- **WHAT THE TASK ASKS**:
Once the images are removed, repeat all of the entries exactly.

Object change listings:
++++++

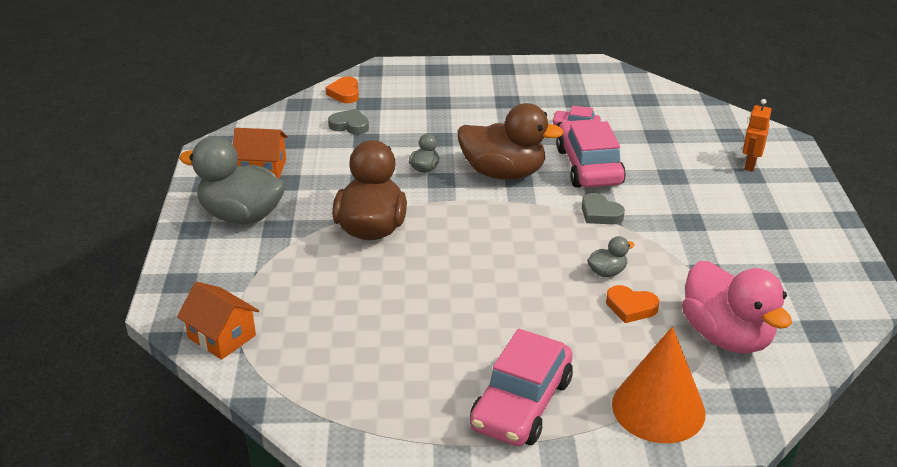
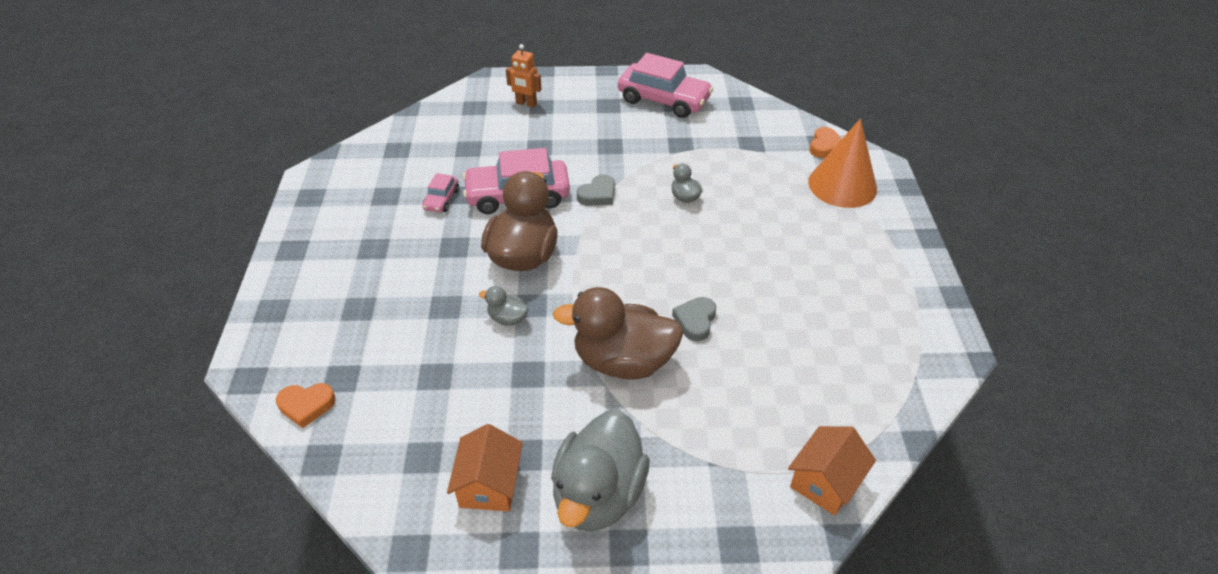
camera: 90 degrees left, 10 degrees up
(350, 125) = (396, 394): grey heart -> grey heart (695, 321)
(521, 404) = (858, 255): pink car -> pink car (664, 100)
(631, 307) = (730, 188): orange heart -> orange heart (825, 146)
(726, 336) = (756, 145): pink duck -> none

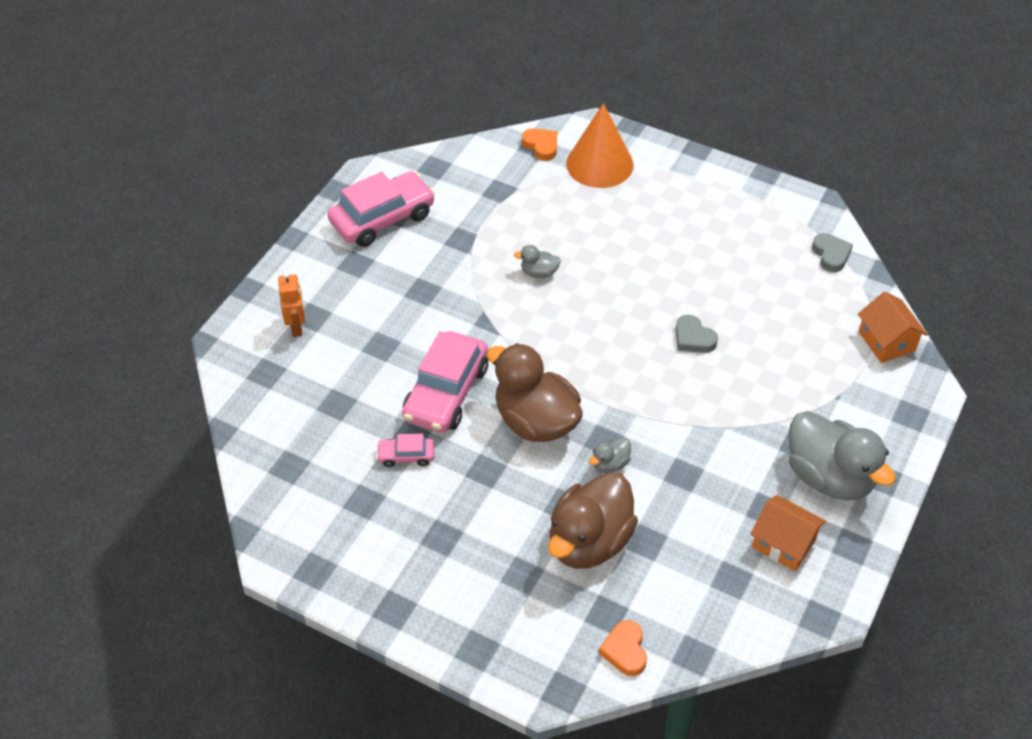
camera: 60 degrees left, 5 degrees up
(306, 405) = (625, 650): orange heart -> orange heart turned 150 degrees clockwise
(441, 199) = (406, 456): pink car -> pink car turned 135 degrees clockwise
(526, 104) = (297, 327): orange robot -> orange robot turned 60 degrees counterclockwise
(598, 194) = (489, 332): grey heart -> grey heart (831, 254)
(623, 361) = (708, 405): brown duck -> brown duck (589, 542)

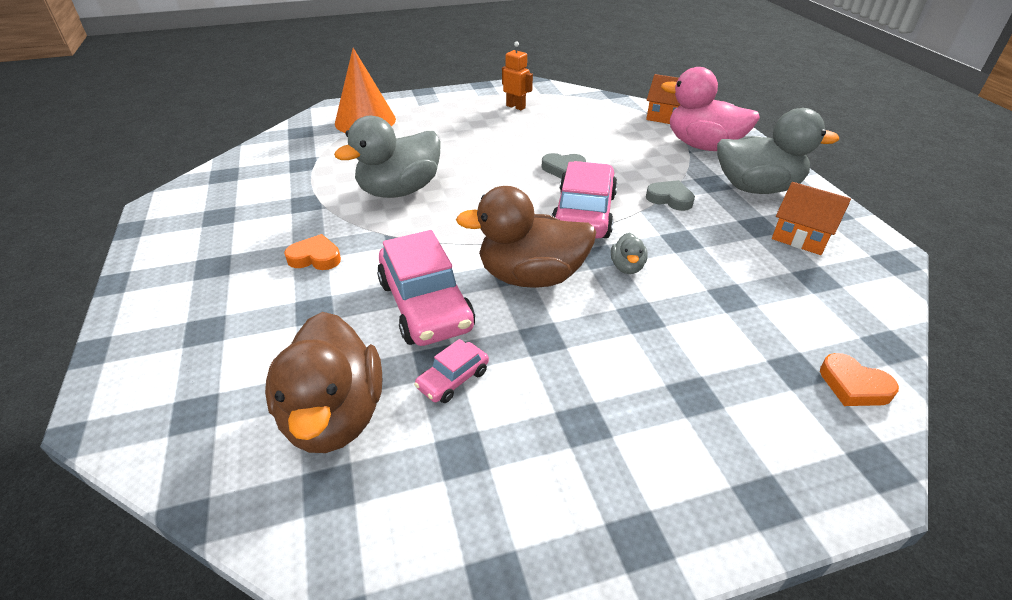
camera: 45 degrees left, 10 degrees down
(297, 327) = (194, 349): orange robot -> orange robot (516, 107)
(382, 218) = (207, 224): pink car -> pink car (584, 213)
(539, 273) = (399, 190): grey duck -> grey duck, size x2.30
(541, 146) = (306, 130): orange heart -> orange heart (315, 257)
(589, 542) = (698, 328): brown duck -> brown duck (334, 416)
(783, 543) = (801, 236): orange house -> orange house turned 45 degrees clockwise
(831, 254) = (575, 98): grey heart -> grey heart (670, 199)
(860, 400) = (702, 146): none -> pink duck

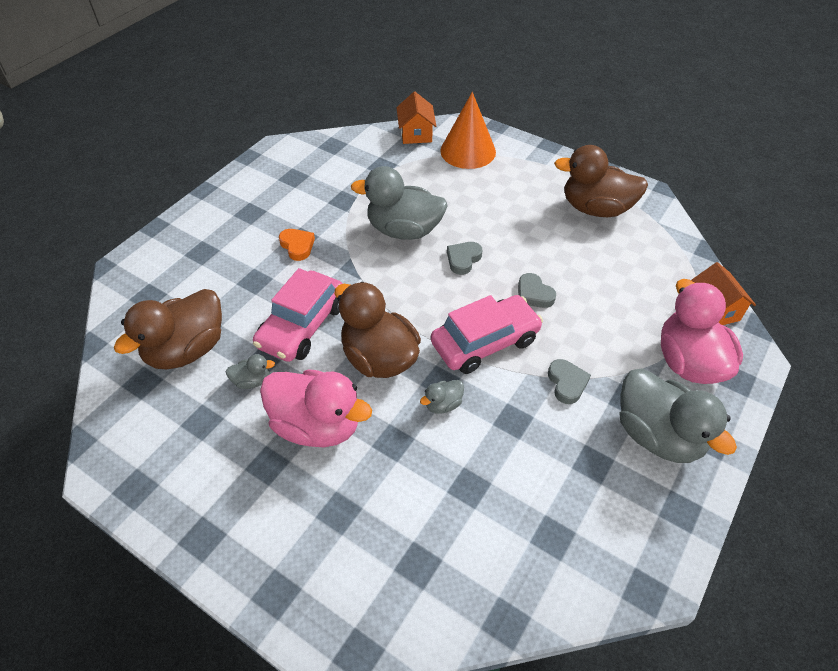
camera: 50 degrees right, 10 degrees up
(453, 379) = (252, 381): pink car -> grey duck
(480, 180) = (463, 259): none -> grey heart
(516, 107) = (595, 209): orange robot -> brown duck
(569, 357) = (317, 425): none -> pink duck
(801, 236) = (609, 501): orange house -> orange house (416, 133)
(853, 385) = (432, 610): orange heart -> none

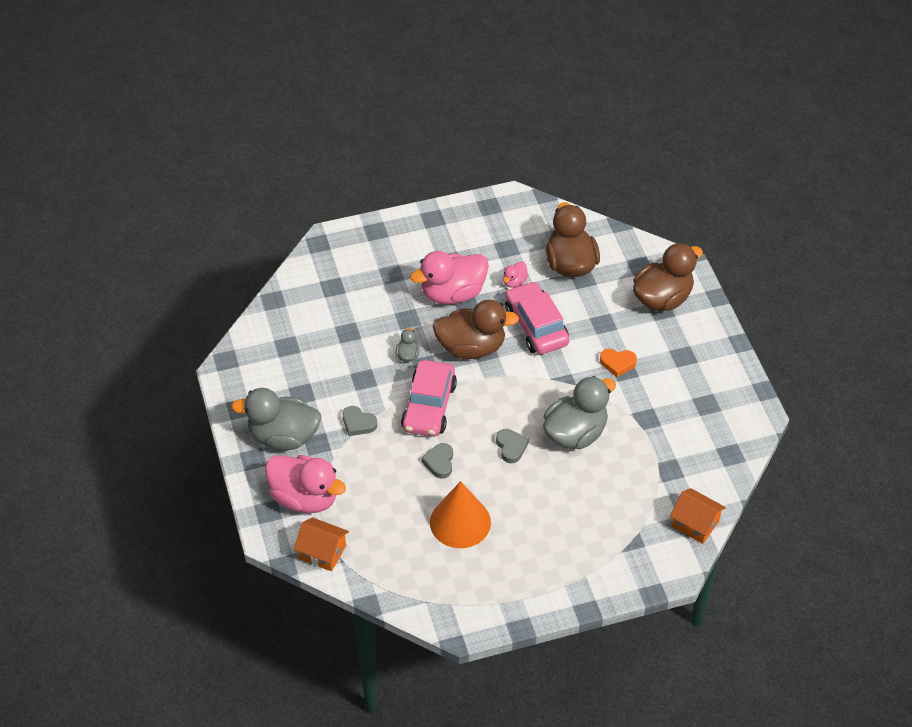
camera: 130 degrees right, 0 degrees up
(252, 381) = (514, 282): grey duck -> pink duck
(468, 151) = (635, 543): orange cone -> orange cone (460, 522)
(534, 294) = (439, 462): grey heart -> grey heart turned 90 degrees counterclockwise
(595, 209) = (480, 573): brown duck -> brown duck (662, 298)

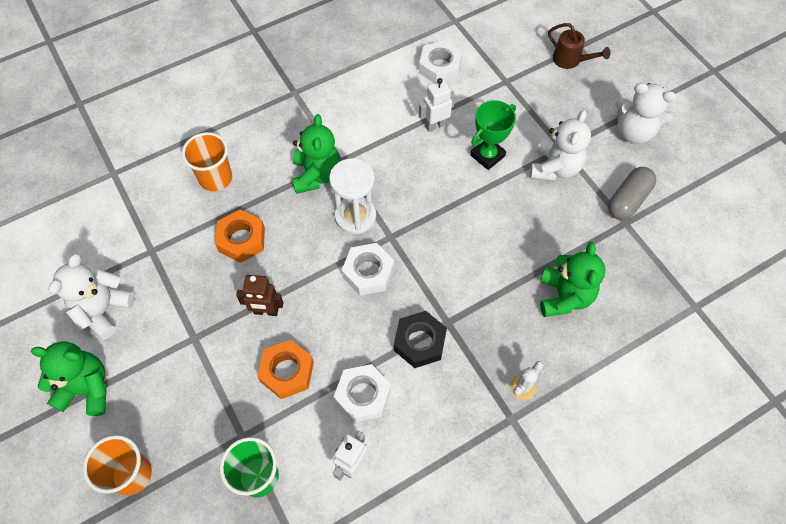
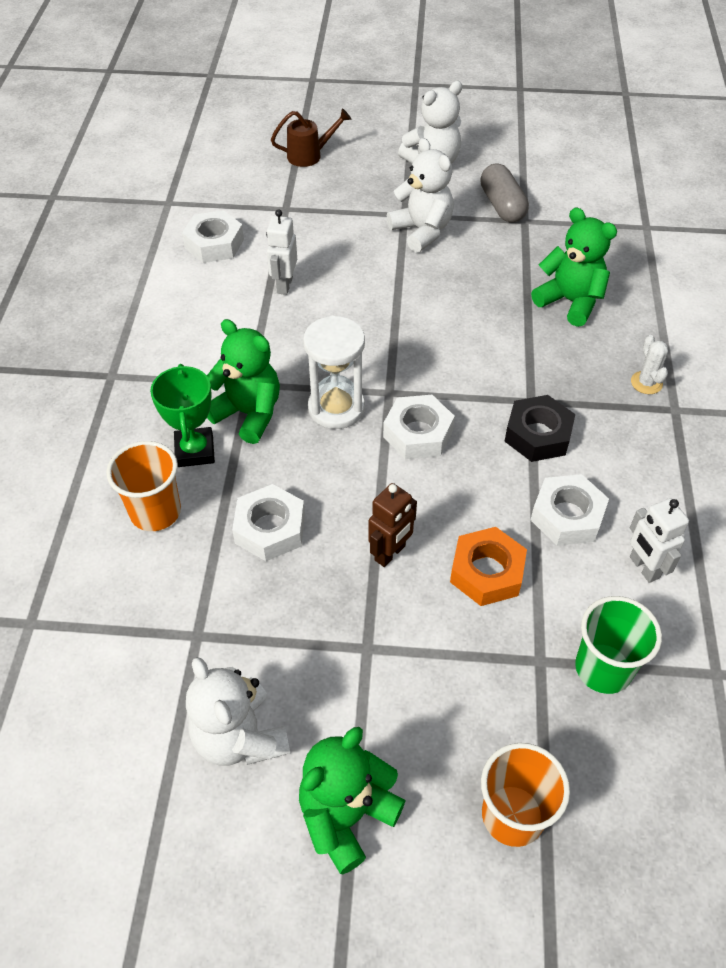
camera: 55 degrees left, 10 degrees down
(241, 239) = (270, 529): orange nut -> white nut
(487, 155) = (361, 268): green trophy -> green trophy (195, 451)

++++++

- **TASK RESPONSE**:
camera: 90 degrees left, 10 degrees up
(350, 125) = (396, 394): grey heart -> grey heart (695, 321)
(521, 404) = (858, 255): pink car -> pink car (664, 100)
(631, 307) = (730, 188): orange heart -> orange heart (825, 146)
(726, 336) = (756, 145): pink duck -> none

camera: 60 degrees left, 5 degrees up
(306, 405) = (625, 650): orange heart -> orange heart turned 150 degrees clockwise
(441, 199) = (406, 456): pink car -> pink car turned 135 degrees clockwise
(526, 104) = (297, 327): orange robot -> orange robot turned 60 degrees counterclockwise
(598, 194) = (489, 332): grey heart -> grey heart (831, 254)
(623, 361) = (708, 405): brown duck -> brown duck (589, 542)

camera: 45 degrees left, 10 degrees down
(297, 327) = (194, 349): orange robot -> orange robot (516, 107)
(382, 218) = (207, 224): pink car -> pink car (584, 213)
(539, 273) = (399, 190): grey duck -> grey duck, size x2.30
(541, 146) = (306, 130): orange heart -> orange heart (315, 257)
(589, 542) = (698, 328): brown duck -> brown duck (334, 416)
(783, 543) = (801, 236): orange house -> orange house turned 45 degrees clockwise
(831, 254) = (575, 98): grey heart -> grey heart (670, 199)
(860, 400) = (702, 146): none -> pink duck

camera: 50 degrees right, 10 degrees up
(453, 379) = (252, 381): pink car -> grey duck
(480, 180) = (463, 259): none -> grey heart
(516, 107) = (595, 209): orange robot -> brown duck
(569, 357) = (317, 425): none -> pink duck
(801, 236) = (609, 501): orange house -> orange house (416, 133)
(853, 385) = (432, 610): orange heart -> none

camera: 130 degrees right, 0 degrees up
(252, 381) = (514, 282): grey duck -> pink duck
(468, 151) = (635, 543): orange cone -> orange cone (460, 522)
(534, 294) = (439, 462): grey heart -> grey heart turned 90 degrees counterclockwise
(595, 209) = (480, 573): brown duck -> brown duck (662, 298)

camera: 55 degrees left, 10 degrees down
(241, 239) = (270, 529): orange nut -> white nut
(487, 155) = (361, 268): green trophy -> green trophy (195, 451)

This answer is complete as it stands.